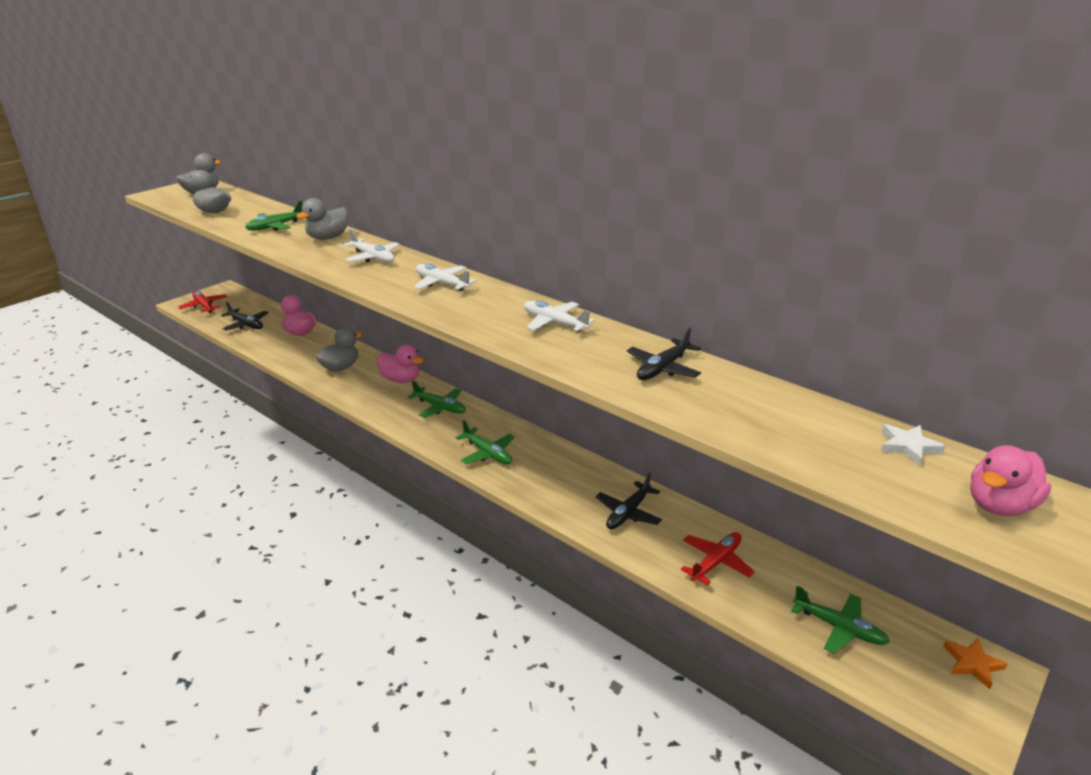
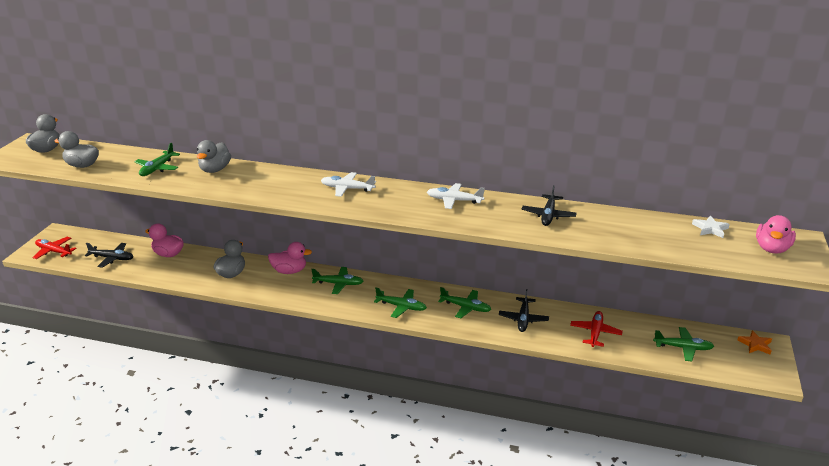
camera: 25 degrees left, 0 degrees up
(372, 257) = (271, 179): white plane -> none
(564, 476) = (465, 307): none -> green plane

Work required >> All lines above in which the word "none" occurs should be identified and copied.

Your solution >>
(372, 257) = (271, 179): white plane -> none
(564, 476) = (465, 307): none -> green plane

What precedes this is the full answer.